Your instructions :: Using the data below, show every line where the word "diode" occurs.
[[ Data provided open ]]
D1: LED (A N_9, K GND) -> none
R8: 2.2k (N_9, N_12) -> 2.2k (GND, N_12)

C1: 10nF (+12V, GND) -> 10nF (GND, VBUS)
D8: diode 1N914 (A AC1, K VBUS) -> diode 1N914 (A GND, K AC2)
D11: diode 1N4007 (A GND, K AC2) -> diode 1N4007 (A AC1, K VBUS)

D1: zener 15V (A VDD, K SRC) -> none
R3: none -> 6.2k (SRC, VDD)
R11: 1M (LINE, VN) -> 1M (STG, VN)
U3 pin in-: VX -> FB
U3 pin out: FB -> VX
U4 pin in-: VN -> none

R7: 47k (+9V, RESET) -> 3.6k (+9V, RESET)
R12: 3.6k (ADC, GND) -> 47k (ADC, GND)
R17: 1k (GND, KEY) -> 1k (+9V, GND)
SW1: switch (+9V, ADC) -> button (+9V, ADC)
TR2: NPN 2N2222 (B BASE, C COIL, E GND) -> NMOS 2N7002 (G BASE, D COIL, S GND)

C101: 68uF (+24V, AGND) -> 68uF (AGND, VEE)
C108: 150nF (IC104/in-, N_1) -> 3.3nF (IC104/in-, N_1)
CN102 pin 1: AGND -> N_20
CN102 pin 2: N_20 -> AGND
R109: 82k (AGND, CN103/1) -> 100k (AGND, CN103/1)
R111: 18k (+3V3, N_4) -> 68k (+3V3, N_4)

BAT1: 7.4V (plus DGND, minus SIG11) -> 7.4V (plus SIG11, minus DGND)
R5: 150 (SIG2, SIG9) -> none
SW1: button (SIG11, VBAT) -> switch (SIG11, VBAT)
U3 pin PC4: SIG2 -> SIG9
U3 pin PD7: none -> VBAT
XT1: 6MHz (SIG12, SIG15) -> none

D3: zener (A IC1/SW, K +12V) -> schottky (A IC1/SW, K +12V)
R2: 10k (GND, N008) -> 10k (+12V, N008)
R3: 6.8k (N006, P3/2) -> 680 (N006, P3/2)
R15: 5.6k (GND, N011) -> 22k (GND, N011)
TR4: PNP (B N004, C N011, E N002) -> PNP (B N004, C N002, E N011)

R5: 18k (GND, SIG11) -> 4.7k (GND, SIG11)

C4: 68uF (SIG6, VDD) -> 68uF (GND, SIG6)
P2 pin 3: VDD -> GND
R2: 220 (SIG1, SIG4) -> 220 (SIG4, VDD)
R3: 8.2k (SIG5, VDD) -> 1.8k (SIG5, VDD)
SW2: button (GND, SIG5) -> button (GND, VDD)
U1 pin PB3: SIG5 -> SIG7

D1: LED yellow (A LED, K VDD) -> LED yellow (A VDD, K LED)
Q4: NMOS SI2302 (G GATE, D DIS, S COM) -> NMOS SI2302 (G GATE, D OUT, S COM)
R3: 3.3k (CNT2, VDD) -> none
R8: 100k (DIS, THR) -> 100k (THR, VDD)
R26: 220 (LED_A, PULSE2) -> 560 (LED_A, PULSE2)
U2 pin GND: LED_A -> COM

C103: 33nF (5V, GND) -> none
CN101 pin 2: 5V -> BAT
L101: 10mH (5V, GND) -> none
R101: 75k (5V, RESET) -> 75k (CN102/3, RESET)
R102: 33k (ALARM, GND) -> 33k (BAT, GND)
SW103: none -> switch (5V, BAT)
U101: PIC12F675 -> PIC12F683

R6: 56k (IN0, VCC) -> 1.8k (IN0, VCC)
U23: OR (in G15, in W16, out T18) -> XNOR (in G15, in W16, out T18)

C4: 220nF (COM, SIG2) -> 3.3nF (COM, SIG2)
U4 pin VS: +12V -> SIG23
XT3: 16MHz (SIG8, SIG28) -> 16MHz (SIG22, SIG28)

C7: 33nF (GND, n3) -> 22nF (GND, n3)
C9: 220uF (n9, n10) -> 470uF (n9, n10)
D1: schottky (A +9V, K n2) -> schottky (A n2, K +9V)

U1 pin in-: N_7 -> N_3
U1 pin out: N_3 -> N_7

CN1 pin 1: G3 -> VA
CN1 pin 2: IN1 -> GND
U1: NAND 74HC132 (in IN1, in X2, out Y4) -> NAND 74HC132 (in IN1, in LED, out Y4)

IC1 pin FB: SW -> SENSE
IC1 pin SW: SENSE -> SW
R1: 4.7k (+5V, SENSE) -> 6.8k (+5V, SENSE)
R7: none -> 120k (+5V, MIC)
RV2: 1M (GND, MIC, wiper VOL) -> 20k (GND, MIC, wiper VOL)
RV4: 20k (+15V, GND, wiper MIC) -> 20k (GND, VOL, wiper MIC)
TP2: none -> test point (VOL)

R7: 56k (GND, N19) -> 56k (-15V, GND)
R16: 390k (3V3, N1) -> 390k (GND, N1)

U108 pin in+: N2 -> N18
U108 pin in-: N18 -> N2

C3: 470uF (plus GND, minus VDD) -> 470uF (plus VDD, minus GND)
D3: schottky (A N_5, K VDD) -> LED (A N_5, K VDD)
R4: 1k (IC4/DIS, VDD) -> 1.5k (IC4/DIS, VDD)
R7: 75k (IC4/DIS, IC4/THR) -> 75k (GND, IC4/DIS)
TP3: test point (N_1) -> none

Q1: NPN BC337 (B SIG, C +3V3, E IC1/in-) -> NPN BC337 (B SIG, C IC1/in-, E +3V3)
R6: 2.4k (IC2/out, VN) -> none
[[ Data provided closed ]]
Your solution ::
D8: diode 1N914 (A AC1, K VBUS) -> diode 1N914 (A GND, K AC2)
D11: diode 1N4007 (A GND, K AC2) -> diode 1N4007 (A AC1, K VBUS)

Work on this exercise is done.